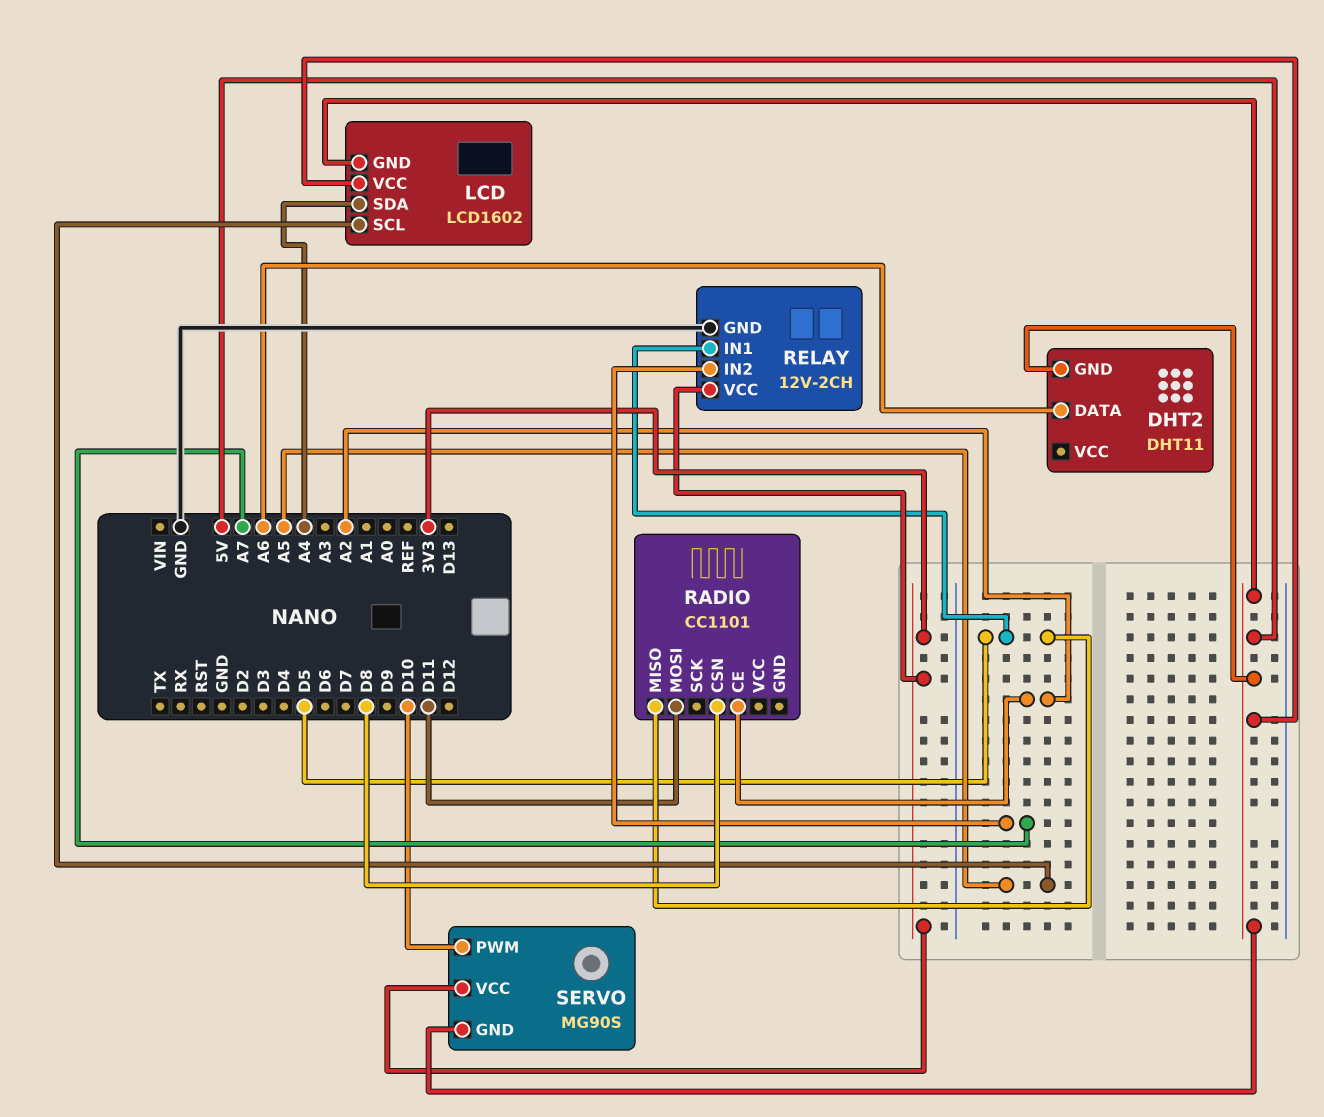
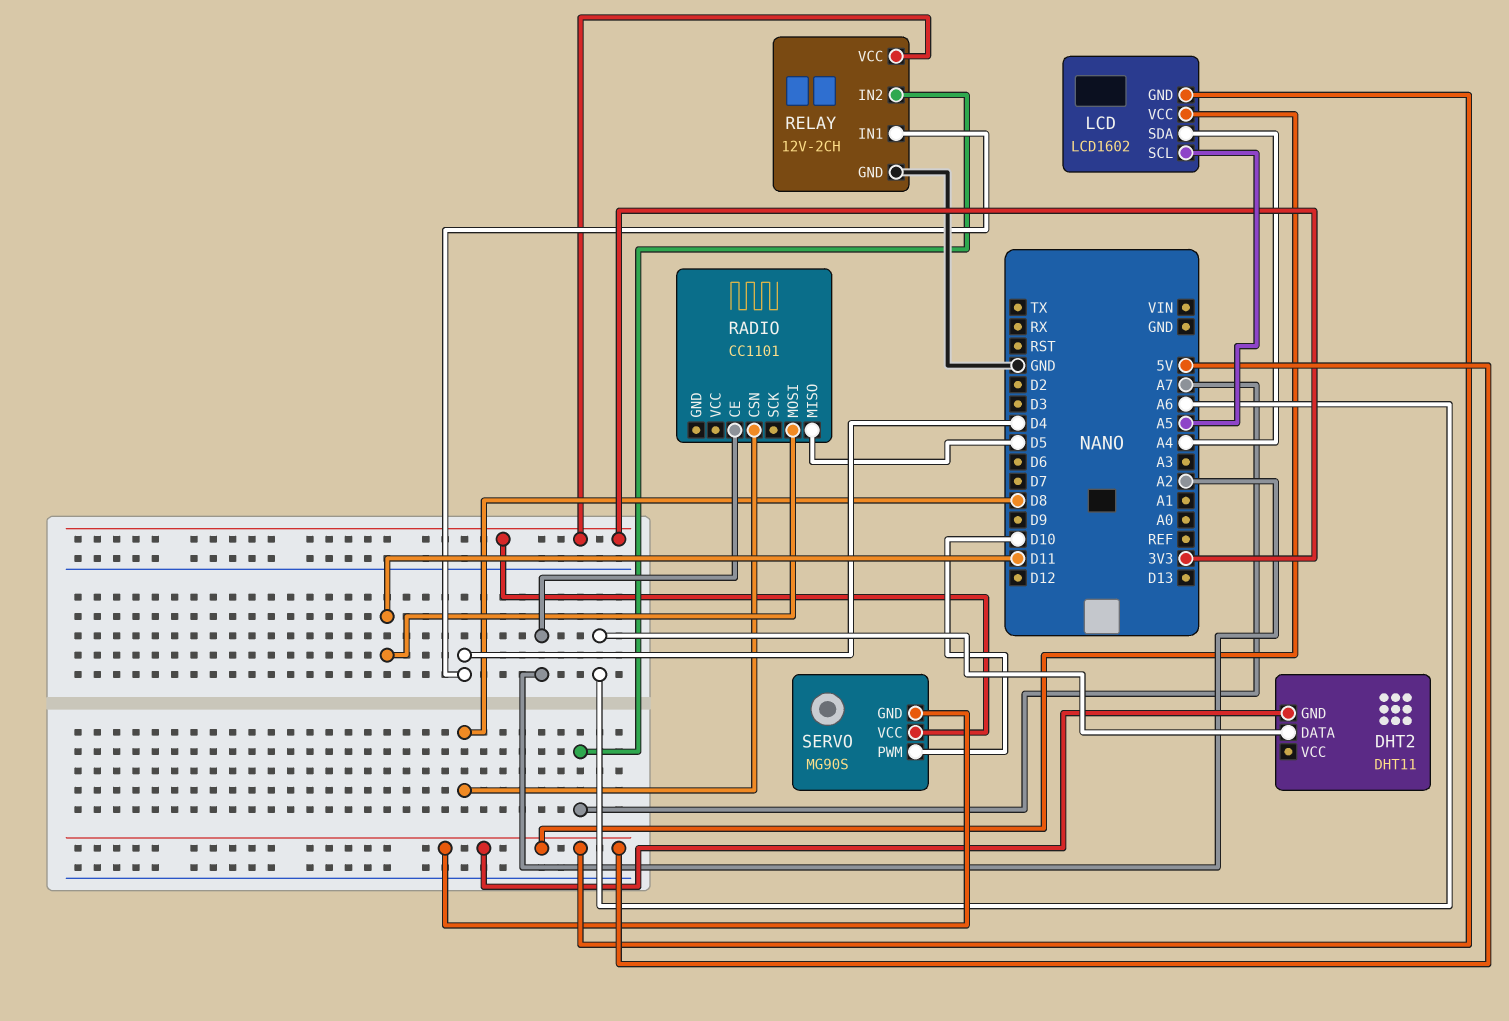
RELAY pin IN1: D5 -> D4

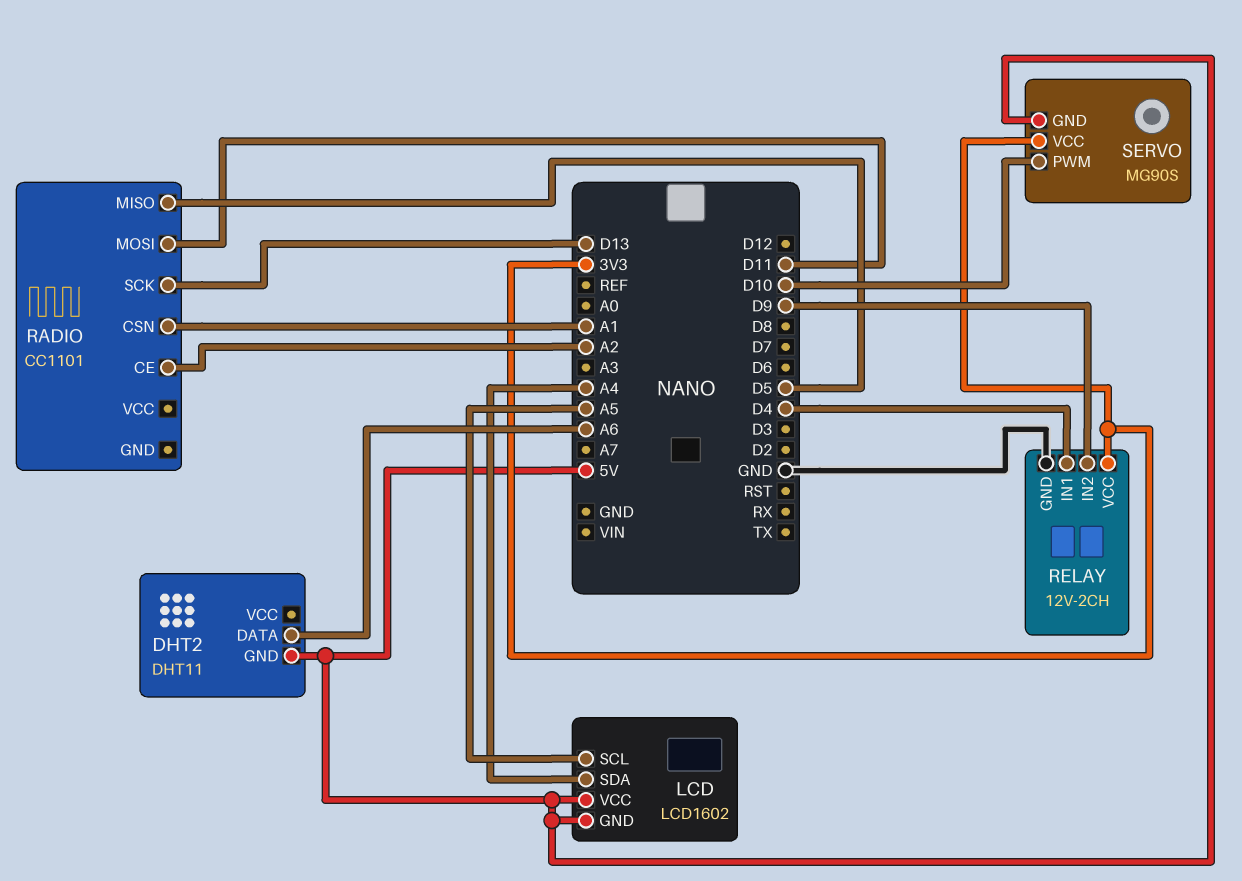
RADIO pin CSN: D8 -> A1
RADIO pin SCK: none -> D13
RELAY pin IN2: A7 -> D9

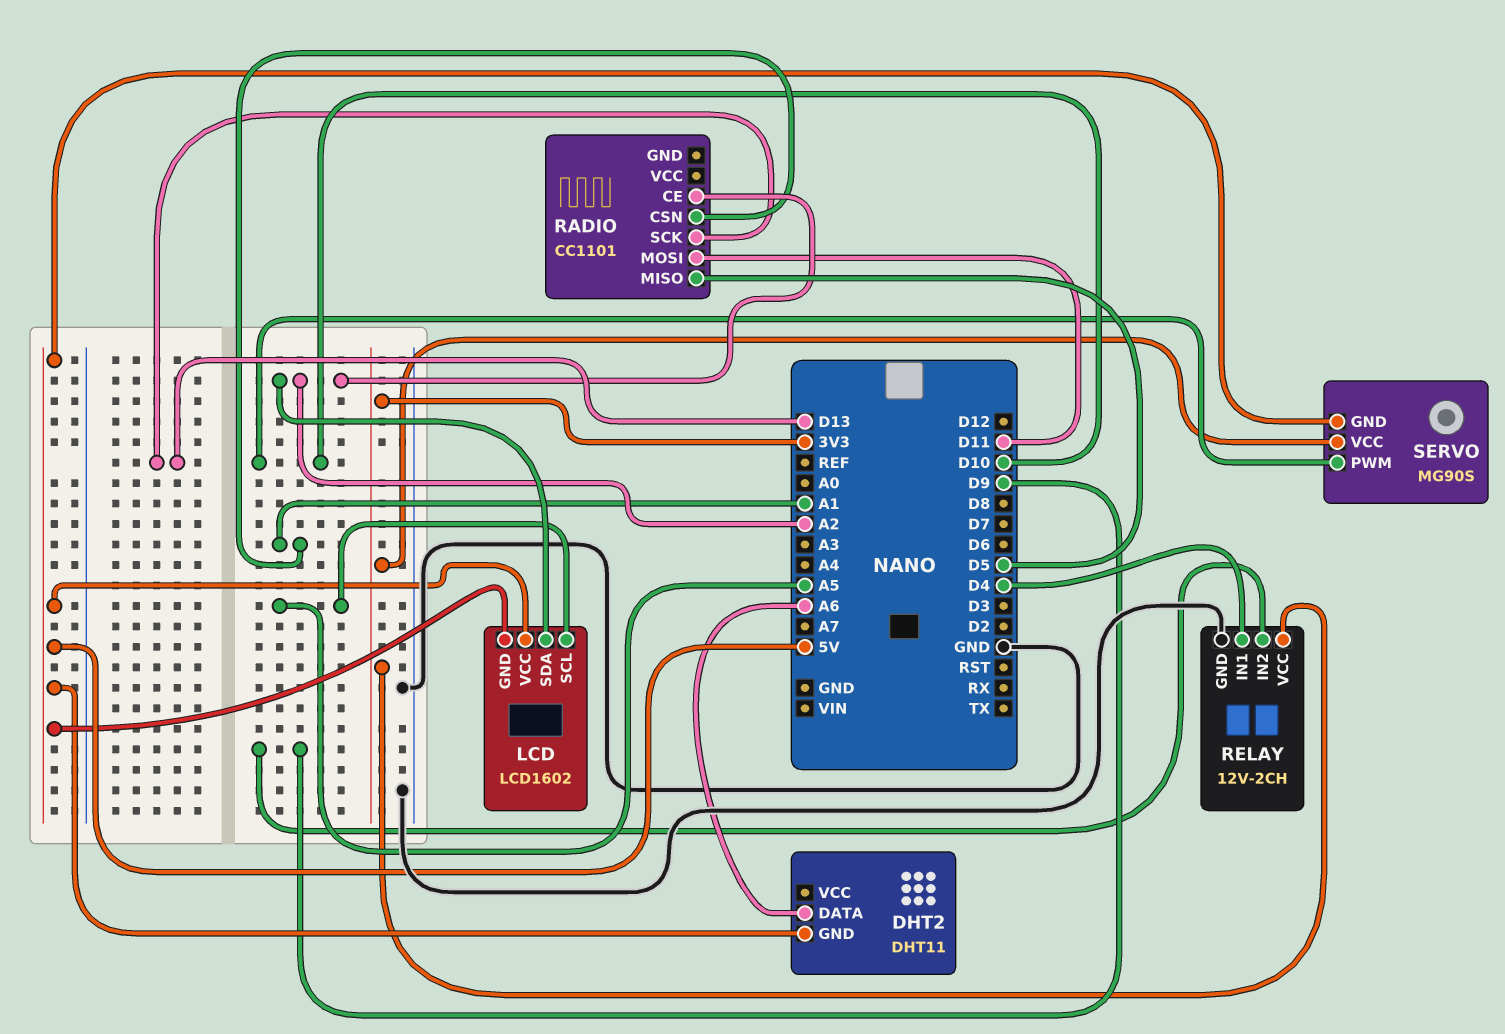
LCD pin SDA: A4 -> A2

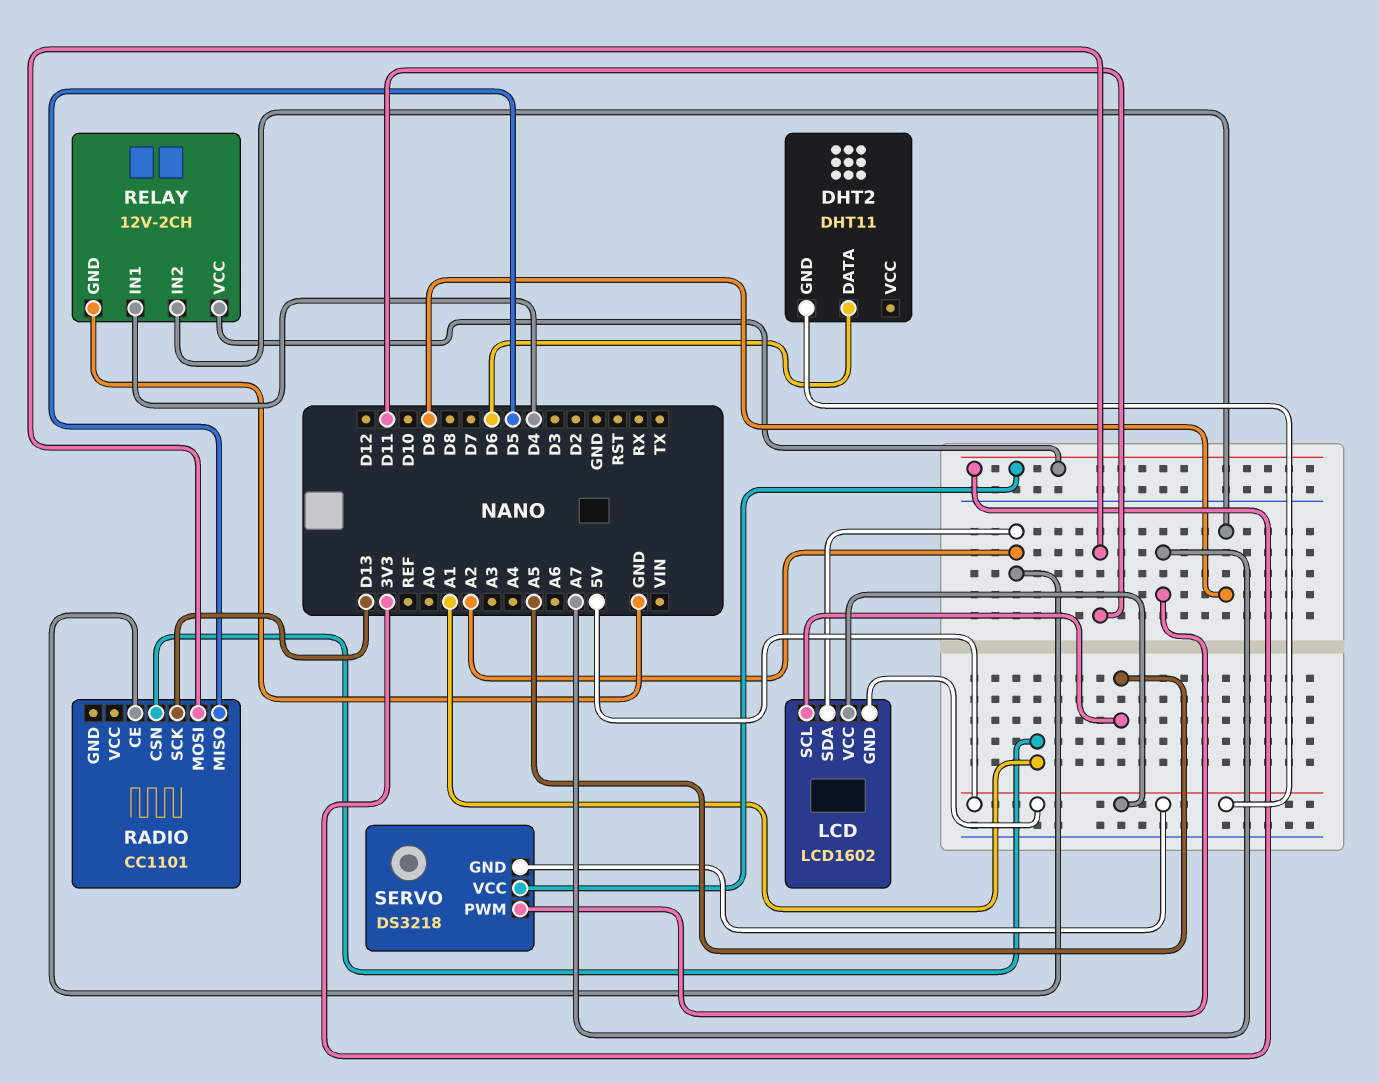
DHT2 pin DATA: A6 -> D6
SERVO: MG90S -> DS3218
SERVO pin PWM: D10 -> A7

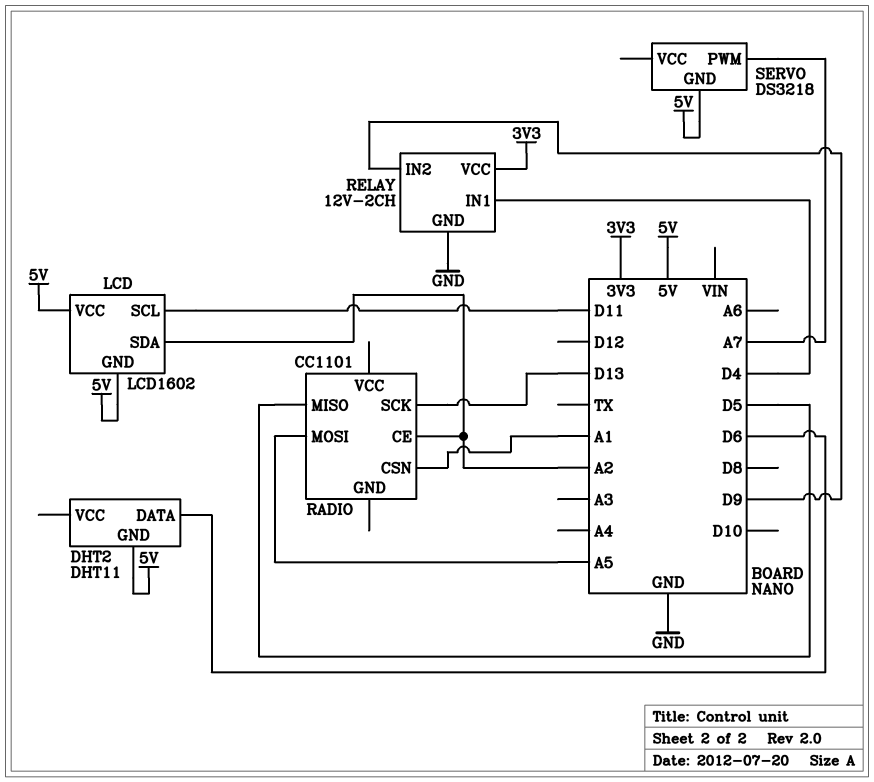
LCD pin SCL: A5 -> D11
RADIO pin MOSI: D11 -> A5
SERVO pin VCC: 3V3 -> none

Exercise prompt
Display every line of the listing that contains the string "SERVO".

Exercise output
SERVO: MG90S -> DS3218
SERVO pin PWM: D10 -> A7
SERVO pin VCC: 3V3 -> none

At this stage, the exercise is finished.